WHAT TO DO :: Beginning with the line where "The camera went 10" appears, retype every remaining line of the data below, both the first and last included.

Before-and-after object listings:
Content starts

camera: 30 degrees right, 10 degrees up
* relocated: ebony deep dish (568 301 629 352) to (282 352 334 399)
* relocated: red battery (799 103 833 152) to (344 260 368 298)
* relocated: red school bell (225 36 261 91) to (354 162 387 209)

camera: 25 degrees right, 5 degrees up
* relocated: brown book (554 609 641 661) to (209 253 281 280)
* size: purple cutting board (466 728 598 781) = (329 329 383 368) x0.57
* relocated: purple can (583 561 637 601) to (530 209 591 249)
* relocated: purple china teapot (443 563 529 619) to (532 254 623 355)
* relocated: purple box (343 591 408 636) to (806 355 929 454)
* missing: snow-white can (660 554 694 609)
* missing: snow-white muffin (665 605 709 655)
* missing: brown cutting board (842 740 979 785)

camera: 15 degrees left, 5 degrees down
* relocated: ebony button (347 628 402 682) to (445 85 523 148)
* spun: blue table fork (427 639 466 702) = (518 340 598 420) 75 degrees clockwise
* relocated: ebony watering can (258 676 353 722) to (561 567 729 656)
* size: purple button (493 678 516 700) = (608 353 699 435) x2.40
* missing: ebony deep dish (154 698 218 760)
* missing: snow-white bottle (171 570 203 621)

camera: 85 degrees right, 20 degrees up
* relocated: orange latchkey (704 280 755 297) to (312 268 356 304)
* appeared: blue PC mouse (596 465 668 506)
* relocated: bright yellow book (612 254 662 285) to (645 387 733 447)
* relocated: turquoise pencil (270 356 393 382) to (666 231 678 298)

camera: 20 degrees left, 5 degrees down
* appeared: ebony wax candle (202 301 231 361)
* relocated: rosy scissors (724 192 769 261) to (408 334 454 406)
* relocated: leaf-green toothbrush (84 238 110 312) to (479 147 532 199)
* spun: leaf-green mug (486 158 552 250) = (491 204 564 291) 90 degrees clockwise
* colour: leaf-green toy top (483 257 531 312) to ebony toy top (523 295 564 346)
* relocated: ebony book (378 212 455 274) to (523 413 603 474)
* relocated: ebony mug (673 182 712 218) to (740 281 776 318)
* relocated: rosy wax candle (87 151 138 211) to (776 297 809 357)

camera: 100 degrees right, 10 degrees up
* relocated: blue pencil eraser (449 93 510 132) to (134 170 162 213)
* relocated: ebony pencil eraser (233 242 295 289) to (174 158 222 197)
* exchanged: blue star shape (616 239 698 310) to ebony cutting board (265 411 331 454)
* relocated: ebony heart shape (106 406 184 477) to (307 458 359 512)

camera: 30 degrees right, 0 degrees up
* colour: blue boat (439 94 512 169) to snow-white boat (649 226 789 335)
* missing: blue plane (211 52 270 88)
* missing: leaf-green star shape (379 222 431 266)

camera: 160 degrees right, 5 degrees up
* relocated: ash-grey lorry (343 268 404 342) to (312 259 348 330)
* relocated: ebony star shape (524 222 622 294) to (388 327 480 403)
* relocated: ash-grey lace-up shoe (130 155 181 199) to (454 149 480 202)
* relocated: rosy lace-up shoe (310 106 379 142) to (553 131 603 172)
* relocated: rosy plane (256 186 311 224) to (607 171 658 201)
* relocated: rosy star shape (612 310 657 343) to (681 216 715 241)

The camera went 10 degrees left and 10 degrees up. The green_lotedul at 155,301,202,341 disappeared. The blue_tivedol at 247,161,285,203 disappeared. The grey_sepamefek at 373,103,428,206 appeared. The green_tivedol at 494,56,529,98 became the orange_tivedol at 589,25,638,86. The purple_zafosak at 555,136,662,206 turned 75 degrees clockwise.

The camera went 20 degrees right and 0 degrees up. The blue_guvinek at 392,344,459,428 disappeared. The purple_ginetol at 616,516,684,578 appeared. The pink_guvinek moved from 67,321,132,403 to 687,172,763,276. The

Content ends

EXERCISE ANSWER ::
The camera went 10 degrees left and 10 degrees up. The green_lotedul at 155,301,202,341 disappeared. The blue_tivedol at 247,161,285,203 disappeared. The grey_sepamefek at 373,103,428,206 appeared. The green_tivedol at 494,56,529,98 became the orange_tivedol at 589,25,638,86. The purple_zafosak at 555,136,662,206 turned 75 degrees clockwise.

The camera went 20 degrees right and 0 degrees up. The blue_guvinek at 392,344,459,428 disappeared. The purple_ginetol at 616,516,684,578 appeared. The pink_guvinek moved from 67,321,132,403 to 687,172,763,276. The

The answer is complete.